● Work instruction
Only the lines below starting at the one that contains "(500, 200) = (665, 378): blue" and ending at the one that contains "(769, 156) = (715, 171): brown cap -> none" are to be reproduced, exactly and with both ends kept.
▽
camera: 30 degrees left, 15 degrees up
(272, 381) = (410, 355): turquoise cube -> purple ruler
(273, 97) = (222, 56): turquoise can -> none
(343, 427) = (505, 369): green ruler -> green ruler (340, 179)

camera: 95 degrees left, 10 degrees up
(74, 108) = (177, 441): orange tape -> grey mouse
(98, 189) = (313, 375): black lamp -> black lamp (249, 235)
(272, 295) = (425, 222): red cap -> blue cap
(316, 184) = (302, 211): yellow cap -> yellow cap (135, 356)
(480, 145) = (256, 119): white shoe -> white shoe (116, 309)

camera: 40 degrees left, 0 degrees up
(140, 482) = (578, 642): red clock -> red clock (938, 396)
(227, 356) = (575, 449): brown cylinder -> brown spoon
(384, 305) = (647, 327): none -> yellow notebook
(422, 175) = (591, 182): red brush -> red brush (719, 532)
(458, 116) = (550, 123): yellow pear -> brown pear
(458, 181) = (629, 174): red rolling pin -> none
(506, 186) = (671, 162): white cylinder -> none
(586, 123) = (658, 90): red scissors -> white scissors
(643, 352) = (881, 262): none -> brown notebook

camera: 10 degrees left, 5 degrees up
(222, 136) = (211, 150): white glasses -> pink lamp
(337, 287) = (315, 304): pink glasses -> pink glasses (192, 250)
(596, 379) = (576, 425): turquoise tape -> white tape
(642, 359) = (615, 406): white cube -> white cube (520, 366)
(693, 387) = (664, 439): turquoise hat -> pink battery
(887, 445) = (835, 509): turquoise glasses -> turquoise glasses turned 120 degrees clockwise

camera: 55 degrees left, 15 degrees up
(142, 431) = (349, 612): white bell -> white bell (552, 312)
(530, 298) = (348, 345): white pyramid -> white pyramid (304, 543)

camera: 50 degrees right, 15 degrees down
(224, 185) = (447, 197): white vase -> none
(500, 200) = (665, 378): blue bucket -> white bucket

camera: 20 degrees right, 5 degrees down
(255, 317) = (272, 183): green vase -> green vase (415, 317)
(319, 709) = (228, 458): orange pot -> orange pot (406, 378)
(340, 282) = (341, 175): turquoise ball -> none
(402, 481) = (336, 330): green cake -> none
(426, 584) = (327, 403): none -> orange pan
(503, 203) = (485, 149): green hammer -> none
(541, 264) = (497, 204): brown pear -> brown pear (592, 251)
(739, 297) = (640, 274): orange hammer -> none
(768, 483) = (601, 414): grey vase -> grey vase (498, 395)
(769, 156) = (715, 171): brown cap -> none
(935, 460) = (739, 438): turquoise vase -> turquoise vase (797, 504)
△
● Written reply
(500, 200) = (665, 378): blue bucket -> white bucket

camera: 20 degrees right, 5 degrees down
(255, 317) = (272, 183): green vase -> green vase (415, 317)
(319, 709) = (228, 458): orange pot -> orange pot (406, 378)
(340, 282) = (341, 175): turquoise ball -> none
(402, 481) = (336, 330): green cake -> none
(426, 584) = (327, 403): none -> orange pan
(503, 203) = (485, 149): green hammer -> none
(541, 264) = (497, 204): brown pear -> brown pear (592, 251)
(739, 297) = (640, 274): orange hammer -> none
(768, 483) = (601, 414): grey vase -> grey vase (498, 395)
(769, 156) = (715, 171): brown cap -> none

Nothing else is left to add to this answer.